Data records Start Marker

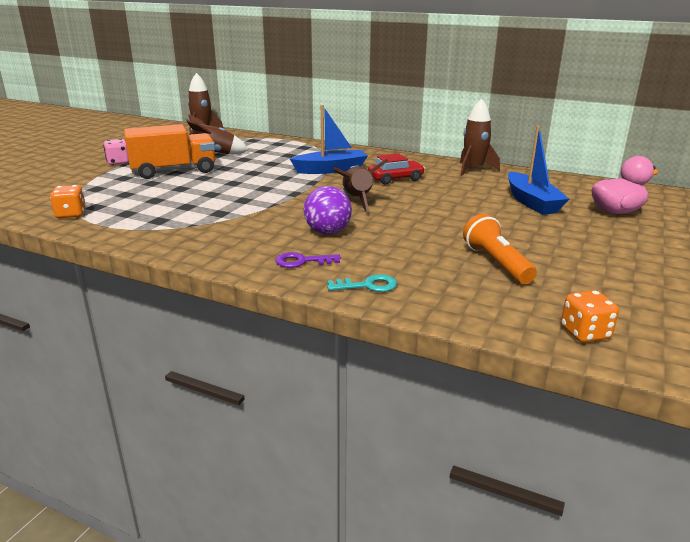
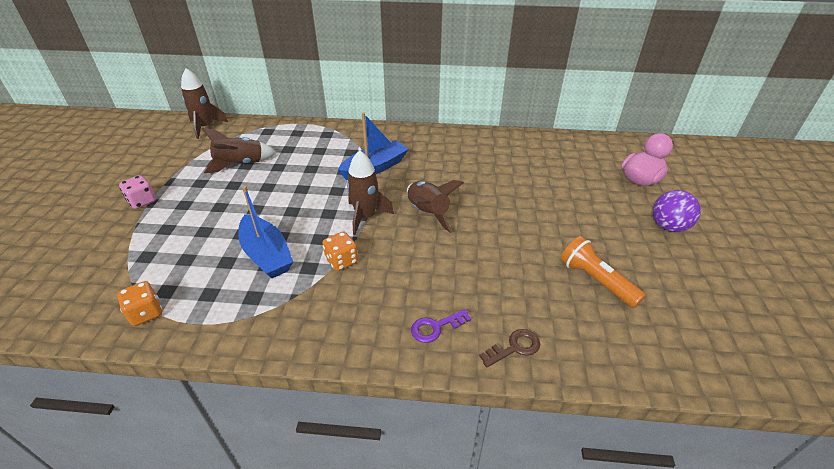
camera: 20 degrees left, 15 degrees up
orange truck [124,124,215,179] -> none
purple ball [304,186,352,234] -> purple ball moved to [653,190,701,232]
turquoise key [327,274,397,292] -> brown key [479,329,540,367]
red car [368,153,425,184] -> none
brown rocket [460,98,500,176] -> brown rocket moved to [347,150,394,235]
blue boat [508,126,569,215] -> blue boat moved to [238,186,293,278]
orange dice [561,290,619,343] -> orange dice moved to [322,232,358,271]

Data records End Marker

* Problem details: Exactly as written, give the entries above again, with no images.

* Written response:
camera: 20 degrees left, 15 degrees up
orange truck [124,124,215,179] -> none
purple ball [304,186,352,234] -> purple ball moved to [653,190,701,232]
turquoise key [327,274,397,292] -> brown key [479,329,540,367]
red car [368,153,425,184] -> none
brown rocket [460,98,500,176] -> brown rocket moved to [347,150,394,235]
blue boat [508,126,569,215] -> blue boat moved to [238,186,293,278]
orange dice [561,290,619,343] -> orange dice moved to [322,232,358,271]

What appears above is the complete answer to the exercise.